-- Information provided follows --

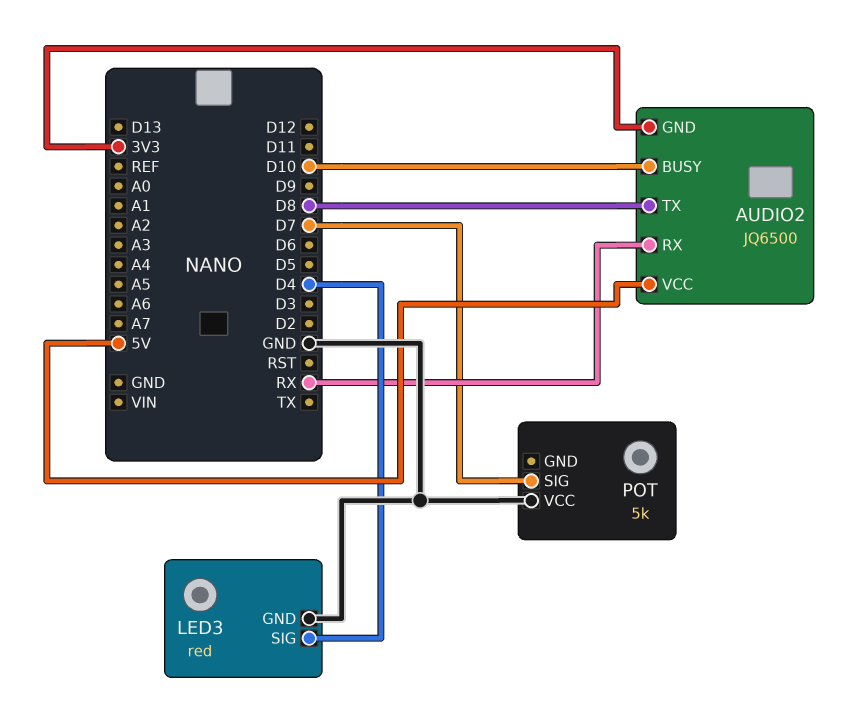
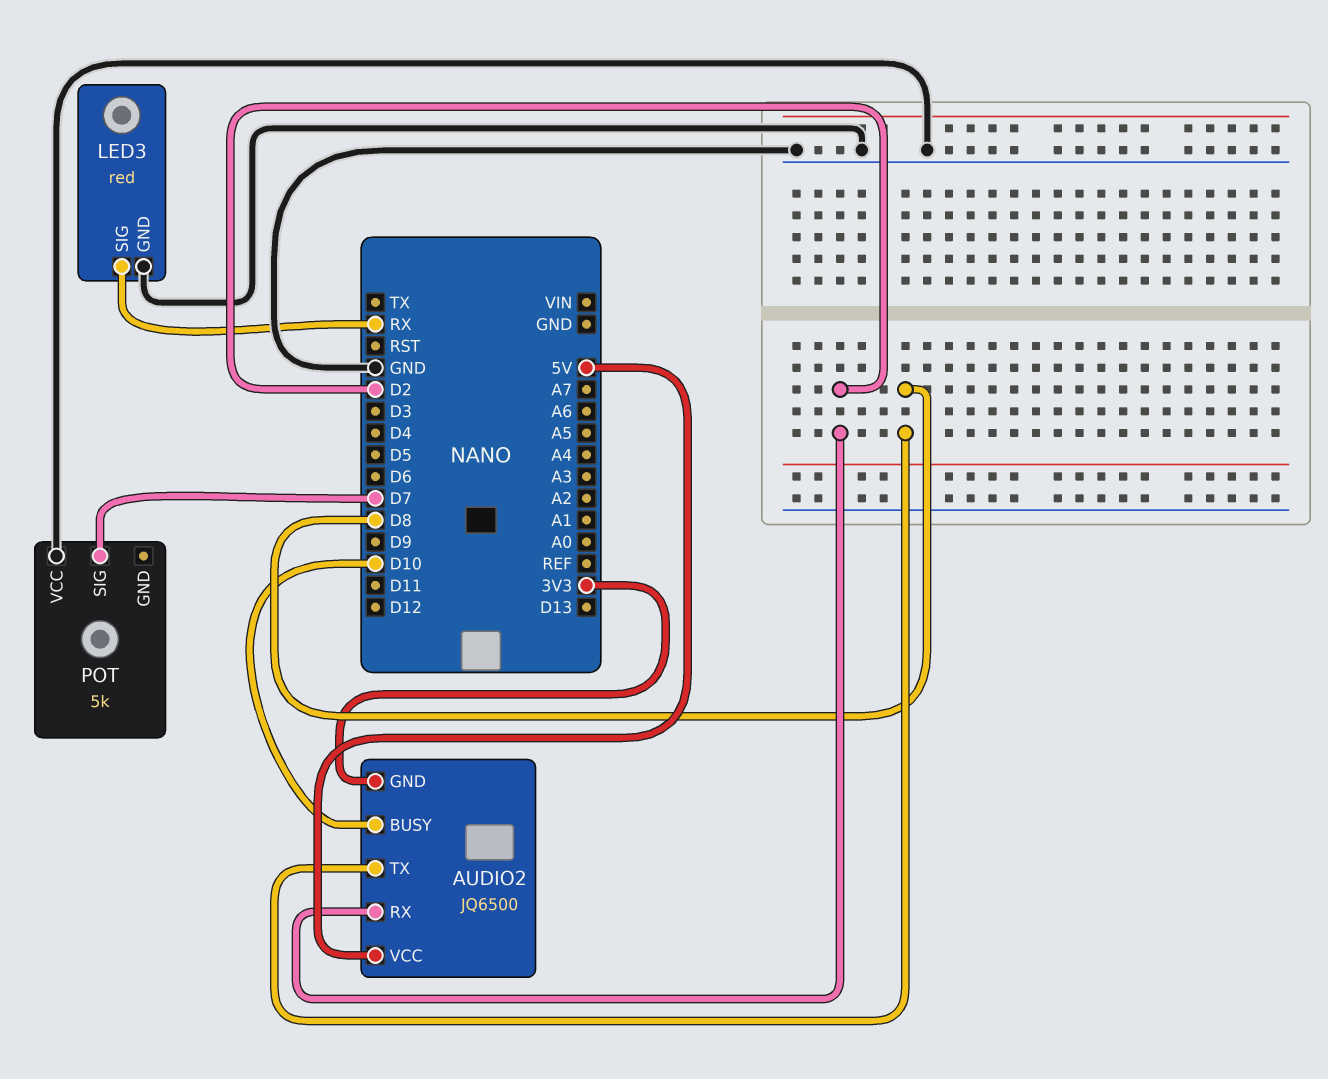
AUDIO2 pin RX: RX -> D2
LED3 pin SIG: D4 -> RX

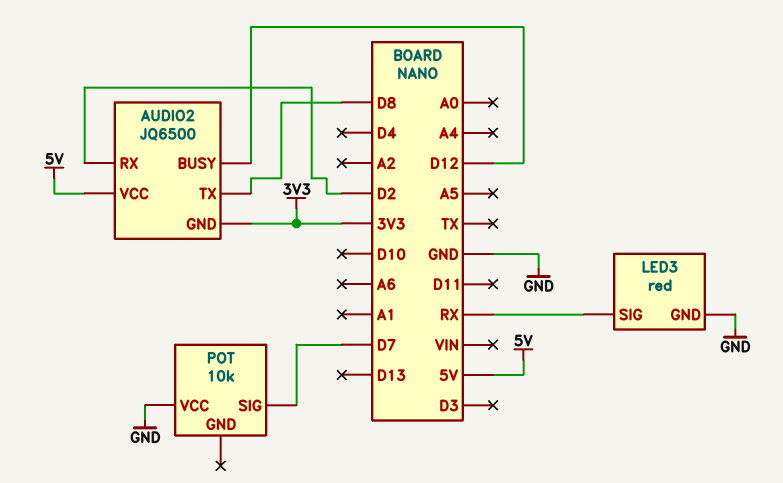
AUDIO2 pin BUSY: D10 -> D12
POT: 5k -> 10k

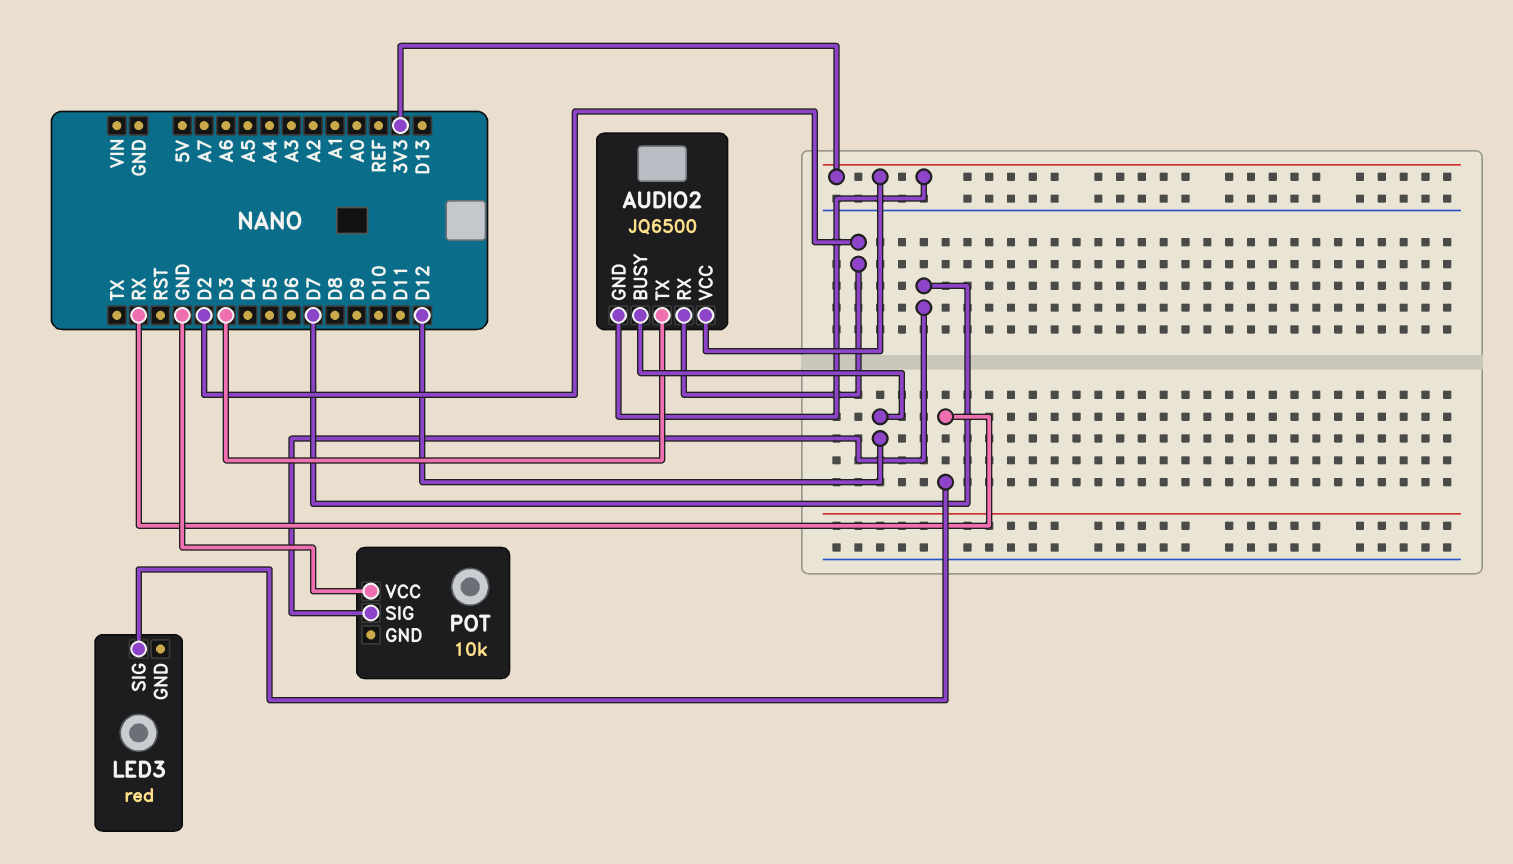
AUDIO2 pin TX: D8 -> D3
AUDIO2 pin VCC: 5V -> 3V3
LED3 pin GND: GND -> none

-- Information provided concluded --

- **What to work on**
Repeat all of the material above exactly, leaving out pictures.

- **Exercise answer**
AUDIO2 pin RX: RX -> D2
LED3 pin SIG: D4 -> RX

AUDIO2 pin BUSY: D10 -> D12
POT: 5k -> 10k

AUDIO2 pin TX: D8 -> D3
AUDIO2 pin VCC: 5V -> 3V3
LED3 pin GND: GND -> none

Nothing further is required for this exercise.